GIVEN RECORDS:
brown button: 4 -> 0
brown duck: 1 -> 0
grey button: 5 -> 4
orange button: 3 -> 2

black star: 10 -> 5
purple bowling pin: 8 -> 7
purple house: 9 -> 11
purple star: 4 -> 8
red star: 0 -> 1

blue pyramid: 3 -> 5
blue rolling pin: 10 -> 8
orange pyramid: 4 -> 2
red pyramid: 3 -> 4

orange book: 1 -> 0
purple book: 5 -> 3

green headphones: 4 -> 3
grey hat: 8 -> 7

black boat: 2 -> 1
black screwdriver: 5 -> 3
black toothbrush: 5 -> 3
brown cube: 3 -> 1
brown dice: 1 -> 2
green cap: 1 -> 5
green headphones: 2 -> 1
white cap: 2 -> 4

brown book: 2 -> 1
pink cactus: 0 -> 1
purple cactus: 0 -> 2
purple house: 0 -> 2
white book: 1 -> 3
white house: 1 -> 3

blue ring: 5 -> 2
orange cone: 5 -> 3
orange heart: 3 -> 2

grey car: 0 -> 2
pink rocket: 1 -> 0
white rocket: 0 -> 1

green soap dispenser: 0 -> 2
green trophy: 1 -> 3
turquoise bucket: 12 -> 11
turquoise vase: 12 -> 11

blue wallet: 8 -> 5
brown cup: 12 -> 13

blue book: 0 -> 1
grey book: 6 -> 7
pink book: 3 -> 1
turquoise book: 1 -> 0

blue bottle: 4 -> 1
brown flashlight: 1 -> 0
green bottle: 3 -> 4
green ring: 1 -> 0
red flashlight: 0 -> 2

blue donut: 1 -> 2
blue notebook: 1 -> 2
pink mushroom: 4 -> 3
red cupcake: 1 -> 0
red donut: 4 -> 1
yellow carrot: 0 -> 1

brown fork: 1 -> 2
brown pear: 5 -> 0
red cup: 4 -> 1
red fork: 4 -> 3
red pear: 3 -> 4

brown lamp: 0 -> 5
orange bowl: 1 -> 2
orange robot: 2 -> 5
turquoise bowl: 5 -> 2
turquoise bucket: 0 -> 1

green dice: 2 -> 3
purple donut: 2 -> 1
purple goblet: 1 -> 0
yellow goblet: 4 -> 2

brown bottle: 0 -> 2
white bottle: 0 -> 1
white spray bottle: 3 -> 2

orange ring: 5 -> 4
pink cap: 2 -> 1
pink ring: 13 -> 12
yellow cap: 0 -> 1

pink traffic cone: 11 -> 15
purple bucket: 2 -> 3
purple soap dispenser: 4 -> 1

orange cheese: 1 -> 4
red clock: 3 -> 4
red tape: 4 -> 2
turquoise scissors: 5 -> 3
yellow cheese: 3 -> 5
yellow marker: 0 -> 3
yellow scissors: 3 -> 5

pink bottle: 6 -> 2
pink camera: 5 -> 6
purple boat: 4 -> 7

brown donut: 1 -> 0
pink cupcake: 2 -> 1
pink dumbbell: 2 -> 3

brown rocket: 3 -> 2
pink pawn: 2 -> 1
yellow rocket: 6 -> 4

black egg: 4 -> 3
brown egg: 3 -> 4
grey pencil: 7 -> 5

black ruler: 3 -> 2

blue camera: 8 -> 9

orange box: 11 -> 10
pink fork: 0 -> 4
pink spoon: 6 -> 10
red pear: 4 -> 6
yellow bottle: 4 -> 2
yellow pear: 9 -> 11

PROBLEM TO SOLVE:
Every entry needs to be written out again, exactly as given.

OUTPUT OF THE EXERCISE:
brown button: 4 -> 0
brown duck: 1 -> 0
grey button: 5 -> 4
orange button: 3 -> 2

black star: 10 -> 5
purple bowling pin: 8 -> 7
purple house: 9 -> 11
purple star: 4 -> 8
red star: 0 -> 1

blue pyramid: 3 -> 5
blue rolling pin: 10 -> 8
orange pyramid: 4 -> 2
red pyramid: 3 -> 4

orange book: 1 -> 0
purple book: 5 -> 3

green headphones: 4 -> 3
grey hat: 8 -> 7

black boat: 2 -> 1
black screwdriver: 5 -> 3
black toothbrush: 5 -> 3
brown cube: 3 -> 1
brown dice: 1 -> 2
green cap: 1 -> 5
green headphones: 2 -> 1
white cap: 2 -> 4

brown book: 2 -> 1
pink cactus: 0 -> 1
purple cactus: 0 -> 2
purple house: 0 -> 2
white book: 1 -> 3
white house: 1 -> 3

blue ring: 5 -> 2
orange cone: 5 -> 3
orange heart: 3 -> 2

grey car: 0 -> 2
pink rocket: 1 -> 0
white rocket: 0 -> 1

green soap dispenser: 0 -> 2
green trophy: 1 -> 3
turquoise bucket: 12 -> 11
turquoise vase: 12 -> 11

blue wallet: 8 -> 5
brown cup: 12 -> 13

blue book: 0 -> 1
grey book: 6 -> 7
pink book: 3 -> 1
turquoise book: 1 -> 0

blue bottle: 4 -> 1
brown flashlight: 1 -> 0
green bottle: 3 -> 4
green ring: 1 -> 0
red flashlight: 0 -> 2

blue donut: 1 -> 2
blue notebook: 1 -> 2
pink mushroom: 4 -> 3
red cupcake: 1 -> 0
red donut: 4 -> 1
yellow carrot: 0 -> 1

brown fork: 1 -> 2
brown pear: 5 -> 0
red cup: 4 -> 1
red fork: 4 -> 3
red pear: 3 -> 4

brown lamp: 0 -> 5
orange bowl: 1 -> 2
orange robot: 2 -> 5
turquoise bowl: 5 -> 2
turquoise bucket: 0 -> 1

green dice: 2 -> 3
purple donut: 2 -> 1
purple goblet: 1 -> 0
yellow goblet: 4 -> 2

brown bottle: 0 -> 2
white bottle: 0 -> 1
white spray bottle: 3 -> 2

orange ring: 5 -> 4
pink cap: 2 -> 1
pink ring: 13 -> 12
yellow cap: 0 -> 1

pink traffic cone: 11 -> 15
purple bucket: 2 -> 3
purple soap dispenser: 4 -> 1

orange cheese: 1 -> 4
red clock: 3 -> 4
red tape: 4 -> 2
turquoise scissors: 5 -> 3
yellow cheese: 3 -> 5
yellow marker: 0 -> 3
yellow scissors: 3 -> 5

pink bottle: 6 -> 2
pink camera: 5 -> 6
purple boat: 4 -> 7

brown donut: 1 -> 0
pink cupcake: 2 -> 1
pink dumbbell: 2 -> 3

brown rocket: 3 -> 2
pink pawn: 2 -> 1
yellow rocket: 6 -> 4

black egg: 4 -> 3
brown egg: 3 -> 4
grey pencil: 7 -> 5

black ruler: 3 -> 2

blue camera: 8 -> 9

orange box: 11 -> 10
pink fork: 0 -> 4
pink spoon: 6 -> 10
red pear: 4 -> 6
yellow bottle: 4 -> 2
yellow pear: 9 -> 11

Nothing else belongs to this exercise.